▶ Work required
All lines below are to be output exactly as they stand.

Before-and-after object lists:
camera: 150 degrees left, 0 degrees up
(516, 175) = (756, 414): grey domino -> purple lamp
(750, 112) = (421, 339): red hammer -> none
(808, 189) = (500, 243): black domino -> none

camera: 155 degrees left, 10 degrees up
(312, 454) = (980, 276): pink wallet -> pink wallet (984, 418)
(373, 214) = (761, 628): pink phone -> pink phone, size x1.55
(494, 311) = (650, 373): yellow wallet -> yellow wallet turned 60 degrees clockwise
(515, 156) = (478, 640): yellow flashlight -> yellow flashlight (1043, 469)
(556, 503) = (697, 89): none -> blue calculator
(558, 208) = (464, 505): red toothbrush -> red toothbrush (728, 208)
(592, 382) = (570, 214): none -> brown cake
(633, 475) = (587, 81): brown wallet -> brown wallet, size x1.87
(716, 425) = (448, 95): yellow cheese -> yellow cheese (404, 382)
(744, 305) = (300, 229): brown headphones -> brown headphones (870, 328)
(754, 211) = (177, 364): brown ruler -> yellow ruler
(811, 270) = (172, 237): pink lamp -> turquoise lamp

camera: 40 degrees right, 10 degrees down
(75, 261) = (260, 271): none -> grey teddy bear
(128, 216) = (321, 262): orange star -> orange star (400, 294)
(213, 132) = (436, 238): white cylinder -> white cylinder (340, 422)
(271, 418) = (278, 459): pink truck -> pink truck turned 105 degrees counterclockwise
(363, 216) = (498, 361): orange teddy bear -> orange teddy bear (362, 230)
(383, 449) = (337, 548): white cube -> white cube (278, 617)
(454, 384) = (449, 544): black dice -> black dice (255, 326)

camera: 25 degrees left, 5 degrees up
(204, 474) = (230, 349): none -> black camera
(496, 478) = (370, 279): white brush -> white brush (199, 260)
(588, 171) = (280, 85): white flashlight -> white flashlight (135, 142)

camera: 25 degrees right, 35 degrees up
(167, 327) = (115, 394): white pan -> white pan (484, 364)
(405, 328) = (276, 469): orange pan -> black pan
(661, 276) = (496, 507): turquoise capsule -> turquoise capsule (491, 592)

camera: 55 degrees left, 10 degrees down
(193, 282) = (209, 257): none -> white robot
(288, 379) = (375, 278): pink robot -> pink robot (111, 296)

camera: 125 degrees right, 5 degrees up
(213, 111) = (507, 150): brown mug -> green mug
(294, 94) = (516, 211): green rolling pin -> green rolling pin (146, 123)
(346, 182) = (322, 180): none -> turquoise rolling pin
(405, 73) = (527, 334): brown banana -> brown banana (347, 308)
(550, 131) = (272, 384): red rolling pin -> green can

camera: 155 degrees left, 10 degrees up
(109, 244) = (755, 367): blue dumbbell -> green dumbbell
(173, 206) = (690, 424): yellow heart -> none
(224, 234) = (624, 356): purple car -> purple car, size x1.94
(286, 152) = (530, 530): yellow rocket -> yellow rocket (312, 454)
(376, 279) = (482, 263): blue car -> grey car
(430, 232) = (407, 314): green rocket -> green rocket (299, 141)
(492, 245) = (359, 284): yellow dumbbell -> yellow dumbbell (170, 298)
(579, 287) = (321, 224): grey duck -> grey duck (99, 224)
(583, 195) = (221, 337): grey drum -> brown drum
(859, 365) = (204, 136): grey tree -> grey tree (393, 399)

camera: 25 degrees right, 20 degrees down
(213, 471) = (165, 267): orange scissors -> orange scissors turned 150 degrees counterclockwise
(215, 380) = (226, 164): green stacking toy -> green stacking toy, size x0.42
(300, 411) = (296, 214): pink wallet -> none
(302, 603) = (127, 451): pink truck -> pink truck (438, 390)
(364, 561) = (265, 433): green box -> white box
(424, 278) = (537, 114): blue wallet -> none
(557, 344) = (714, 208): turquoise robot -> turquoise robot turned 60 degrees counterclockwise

▶ Output for this task
camera: 150 degrees left, 0 degrees up
(516, 175) = (756, 414): grey domino -> purple lamp
(750, 112) = (421, 339): red hammer -> none
(808, 189) = (500, 243): black domino -> none

camera: 155 degrees left, 10 degrees up
(312, 454) = (980, 276): pink wallet -> pink wallet (984, 418)
(373, 214) = (761, 628): pink phone -> pink phone, size x1.55
(494, 311) = (650, 373): yellow wallet -> yellow wallet turned 60 degrees clockwise
(515, 156) = (478, 640): yellow flashlight -> yellow flashlight (1043, 469)
(556, 503) = (697, 89): none -> blue calculator
(558, 208) = (464, 505): red toothbrush -> red toothbrush (728, 208)
(592, 382) = (570, 214): none -> brown cake
(633, 475) = (587, 81): brown wallet -> brown wallet, size x1.87
(716, 425) = (448, 95): yellow cheese -> yellow cheese (404, 382)
(744, 305) = (300, 229): brown headphones -> brown headphones (870, 328)
(754, 211) = (177, 364): brown ruler -> yellow ruler
(811, 270) = (172, 237): pink lamp -> turquoise lamp

camera: 40 degrees right, 10 degrees down
(75, 261) = (260, 271): none -> grey teddy bear
(128, 216) = (321, 262): orange star -> orange star (400, 294)
(213, 132) = (436, 238): white cylinder -> white cylinder (340, 422)
(271, 418) = (278, 459): pink truck -> pink truck turned 105 degrees counterclockwise
(363, 216) = (498, 361): orange teddy bear -> orange teddy bear (362, 230)
(383, 449) = (337, 548): white cube -> white cube (278, 617)
(454, 384) = (449, 544): black dice -> black dice (255, 326)

camera: 25 degrees left, 5 degrees up
(204, 474) = (230, 349): none -> black camera
(496, 478) = (370, 279): white brush -> white brush (199, 260)
(588, 171) = (280, 85): white flashlight -> white flashlight (135, 142)

camera: 25 degrees right, 35 degrees up
(167, 327) = (115, 394): white pan -> white pan (484, 364)
(405, 328) = (276, 469): orange pan -> black pan
(661, 276) = (496, 507): turquoise capsule -> turquoise capsule (491, 592)

camera: 55 degrees left, 10 degrees down
(193, 282) = (209, 257): none -> white robot
(288, 379) = (375, 278): pink robot -> pink robot (111, 296)

camera: 125 degrees right, 5 degrees up
(213, 111) = (507, 150): brown mug -> green mug
(294, 94) = (516, 211): green rolling pin -> green rolling pin (146, 123)
(346, 182) = (322, 180): none -> turquoise rolling pin
(405, 73) = (527, 334): brown banana -> brown banana (347, 308)
(550, 131) = (272, 384): red rolling pin -> green can

camera: 155 degrees left, 10 degrees up
(109, 244) = (755, 367): blue dumbbell -> green dumbbell
(173, 206) = (690, 424): yellow heart -> none
(224, 234) = (624, 356): purple car -> purple car, size x1.94
(286, 152) = (530, 530): yellow rocket -> yellow rocket (312, 454)
(376, 279) = (482, 263): blue car -> grey car
(430, 232) = (407, 314): green rocket -> green rocket (299, 141)
(492, 245) = (359, 284): yellow dumbbell -> yellow dumbbell (170, 298)
(579, 287) = (321, 224): grey duck -> grey duck (99, 224)
(583, 195) = (221, 337): grey drum -> brown drum
(859, 365) = (204, 136): grey tree -> grey tree (393, 399)

camera: 25 degrees right, 20 degrees down
(213, 471) = (165, 267): orange scissors -> orange scissors turned 150 degrees counterclockwise
(215, 380) = (226, 164): green stacking toy -> green stacking toy, size x0.42
(300, 411) = (296, 214): pink wallet -> none
(302, 603) = (127, 451): pink truck -> pink truck (438, 390)
(364, 561) = (265, 433): green box -> white box
(424, 278) = (537, 114): blue wallet -> none
(557, 344) = (714, 208): turquoise robot -> turquoise robot turned 60 degrees counterclockwise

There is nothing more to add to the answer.